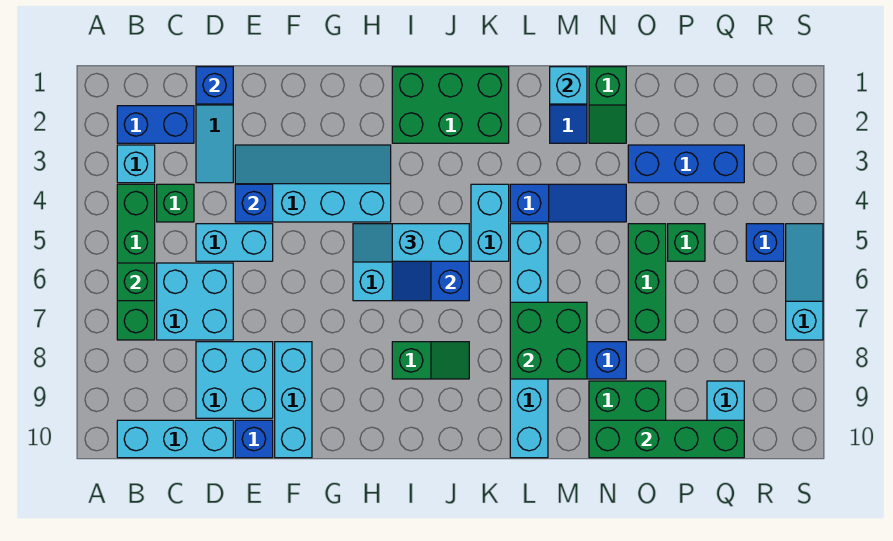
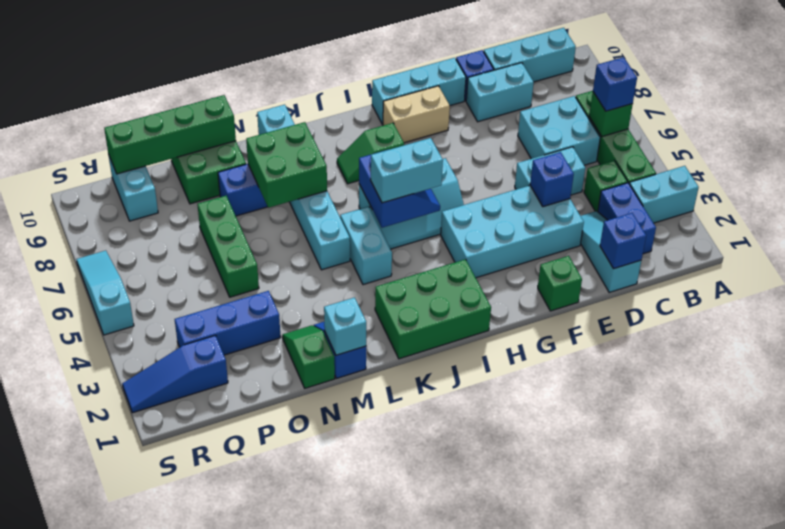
blue brick B2:C2 level 1 -> blue brick C2:C3 level 1
cyan brick B3 level 1 -> cyan brick A3:B3 level 1
cyan brick D8:E9 level 1 -> cyan brick D9:E9 level 1
cyan slope E3:H4 level 1 top 4 -> cyan brick E3:H4 level 1
cyan brick F8:F10 level 1 -> cyan brick F10:H10 level 1
none -> tan brick G9:H9 level 1
blue slope L4:N4 level 1 top L -> blue slope Q2:S2 level 1 top Q
green brick P5 level 1 -> green brick F1 level 1
blue brick R5 level 1 -> blue brick B6 level 3
cyan slope S5:S7 level 1 top 7 -> cyan slope S5:S7 level 1 top 5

Task details
Leave out any pictures and return exactly the lines from the beginning of the data through the line with "none -> tan brick G9:H9 level 1", inclusive.

Your response
blue brick B2:C2 level 1 -> blue brick C2:C3 level 1
cyan brick B3 level 1 -> cyan brick A3:B3 level 1
cyan brick D8:E9 level 1 -> cyan brick D9:E9 level 1
cyan slope E3:H4 level 1 top 4 -> cyan brick E3:H4 level 1
cyan brick F8:F10 level 1 -> cyan brick F10:H10 level 1
none -> tan brick G9:H9 level 1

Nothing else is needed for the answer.